What to do >> Transcribe all of the data, leaving nothing out and changing nothing.

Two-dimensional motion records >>
────────

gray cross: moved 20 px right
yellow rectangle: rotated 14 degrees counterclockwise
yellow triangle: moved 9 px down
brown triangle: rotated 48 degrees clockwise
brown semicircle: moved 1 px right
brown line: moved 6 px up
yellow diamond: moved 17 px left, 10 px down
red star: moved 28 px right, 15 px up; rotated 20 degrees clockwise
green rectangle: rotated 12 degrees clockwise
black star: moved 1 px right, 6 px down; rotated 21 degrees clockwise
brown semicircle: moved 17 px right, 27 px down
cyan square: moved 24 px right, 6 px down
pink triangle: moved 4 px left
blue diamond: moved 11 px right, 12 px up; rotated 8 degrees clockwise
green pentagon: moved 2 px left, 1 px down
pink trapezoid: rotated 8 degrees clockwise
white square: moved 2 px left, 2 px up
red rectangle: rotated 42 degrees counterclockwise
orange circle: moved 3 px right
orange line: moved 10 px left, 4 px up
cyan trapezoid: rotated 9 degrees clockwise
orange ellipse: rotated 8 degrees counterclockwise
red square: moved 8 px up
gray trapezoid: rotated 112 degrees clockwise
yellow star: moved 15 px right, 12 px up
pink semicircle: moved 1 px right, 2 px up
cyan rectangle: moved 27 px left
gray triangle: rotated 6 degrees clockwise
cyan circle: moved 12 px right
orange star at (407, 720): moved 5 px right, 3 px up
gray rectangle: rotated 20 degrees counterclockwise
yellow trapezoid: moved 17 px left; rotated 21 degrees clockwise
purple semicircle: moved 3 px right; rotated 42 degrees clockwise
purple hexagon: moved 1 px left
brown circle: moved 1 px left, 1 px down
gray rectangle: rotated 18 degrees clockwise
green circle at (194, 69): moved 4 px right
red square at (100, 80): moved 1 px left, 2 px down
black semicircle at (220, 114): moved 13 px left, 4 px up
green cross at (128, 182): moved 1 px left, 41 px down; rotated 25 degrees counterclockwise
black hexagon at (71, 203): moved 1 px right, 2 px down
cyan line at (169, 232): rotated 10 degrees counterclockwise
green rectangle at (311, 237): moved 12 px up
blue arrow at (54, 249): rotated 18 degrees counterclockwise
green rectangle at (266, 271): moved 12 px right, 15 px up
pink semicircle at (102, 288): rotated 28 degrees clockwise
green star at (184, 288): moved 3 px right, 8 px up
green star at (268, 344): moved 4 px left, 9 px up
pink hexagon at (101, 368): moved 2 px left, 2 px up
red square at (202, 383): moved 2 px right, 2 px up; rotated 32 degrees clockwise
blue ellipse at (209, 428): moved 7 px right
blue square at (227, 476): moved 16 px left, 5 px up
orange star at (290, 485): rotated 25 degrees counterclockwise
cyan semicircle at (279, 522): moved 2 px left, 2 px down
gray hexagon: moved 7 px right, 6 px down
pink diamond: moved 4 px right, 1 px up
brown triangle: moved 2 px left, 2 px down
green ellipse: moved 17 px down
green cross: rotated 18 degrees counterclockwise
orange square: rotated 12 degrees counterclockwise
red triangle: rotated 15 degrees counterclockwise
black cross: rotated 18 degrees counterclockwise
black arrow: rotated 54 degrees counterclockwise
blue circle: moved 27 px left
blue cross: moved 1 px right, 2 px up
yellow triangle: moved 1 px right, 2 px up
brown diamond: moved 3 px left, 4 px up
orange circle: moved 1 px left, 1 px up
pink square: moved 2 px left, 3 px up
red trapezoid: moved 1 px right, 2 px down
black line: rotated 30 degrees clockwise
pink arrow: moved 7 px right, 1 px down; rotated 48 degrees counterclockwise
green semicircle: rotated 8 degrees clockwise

────────

Task result >>
gray cross: moved 20 px right
yellow rectangle: rotated 14 degrees counterclockwise
yellow triangle: moved 9 px down
brown triangle: rotated 48 degrees clockwise
brown semicircle: moved 1 px right
brown line: moved 6 px up
yellow diamond: moved 17 px left, 10 px down
red star: moved 28 px right, 15 px up; rotated 20 degrees clockwise
green rectangle: rotated 12 degrees clockwise
black star: moved 1 px right, 6 px down; rotated 21 degrees clockwise
brown semicircle: moved 17 px right, 27 px down
cyan square: moved 24 px right, 6 px down
pink triangle: moved 4 px left
blue diamond: moved 11 px right, 12 px up; rotated 8 degrees clockwise
green pentagon: moved 2 px left, 1 px down
pink trapezoid: rotated 8 degrees clockwise
white square: moved 2 px left, 2 px up
red rectangle: rotated 42 degrees counterclockwise
orange circle: moved 3 px right
orange line: moved 10 px left, 4 px up
cyan trapezoid: rotated 9 degrees clockwise
orange ellipse: rotated 8 degrees counterclockwise
red square: moved 8 px up
gray trapezoid: rotated 112 degrees clockwise
yellow star: moved 15 px right, 12 px up
pink semicircle: moved 1 px right, 2 px up
cyan rectangle: moved 27 px left
gray triangle: rotated 6 degrees clockwise
cyan circle: moved 12 px right
orange star at (407, 720): moved 5 px right, 3 px up
gray rectangle: rotated 20 degrees counterclockwise
yellow trapezoid: moved 17 px left; rotated 21 degrees clockwise
purple semicircle: moved 3 px right; rotated 42 degrees clockwise
purple hexagon: moved 1 px left
brown circle: moved 1 px left, 1 px down
gray rectangle: rotated 18 degrees clockwise
green circle at (194, 69): moved 4 px right
red square at (100, 80): moved 1 px left, 2 px down
black semicircle at (220, 114): moved 13 px left, 4 px up
green cross at (128, 182): moved 1 px left, 41 px down; rotated 25 degrees counterclockwise
black hexagon at (71, 203): moved 1 px right, 2 px down
cyan line at (169, 232): rotated 10 degrees counterclockwise
green rectangle at (311, 237): moved 12 px up
blue arrow at (54, 249): rotated 18 degrees counterclockwise
green rectangle at (266, 271): moved 12 px right, 15 px up
pink semicircle at (102, 288): rotated 28 degrees clockwise
green star at (184, 288): moved 3 px right, 8 px up
green star at (268, 344): moved 4 px left, 9 px up
pink hexagon at (101, 368): moved 2 px left, 2 px up
red square at (202, 383): moved 2 px right, 2 px up; rotated 32 degrees clockwise
blue ellipse at (209, 428): moved 7 px right
blue square at (227, 476): moved 16 px left, 5 px up
orange star at (290, 485): rotated 25 degrees counterclockwise
cyan semicircle at (279, 522): moved 2 px left, 2 px down
gray hexagon: moved 7 px right, 6 px down
pink diamond: moved 4 px right, 1 px up
brown triangle: moved 2 px left, 2 px down
green ellipse: moved 17 px down
green cross: rotated 18 degrees counterclockwise
orange square: rotated 12 degrees counterclockwise
red triangle: rotated 15 degrees counterclockwise
black cross: rotated 18 degrees counterclockwise
black arrow: rotated 54 degrees counterclockwise
blue circle: moved 27 px left
blue cross: moved 1 px right, 2 px up
yellow triangle: moved 1 px right, 2 px up
brown diamond: moved 3 px left, 4 px up
orange circle: moved 1 px left, 1 px up
pink square: moved 2 px left, 3 px up
red trapezoid: moved 1 px right, 2 px down
black line: rotated 30 degrees clockwise
pink arrow: moved 7 px right, 1 px down; rotated 48 degrees counterclockwise
green semicircle: rotated 8 degrees clockwise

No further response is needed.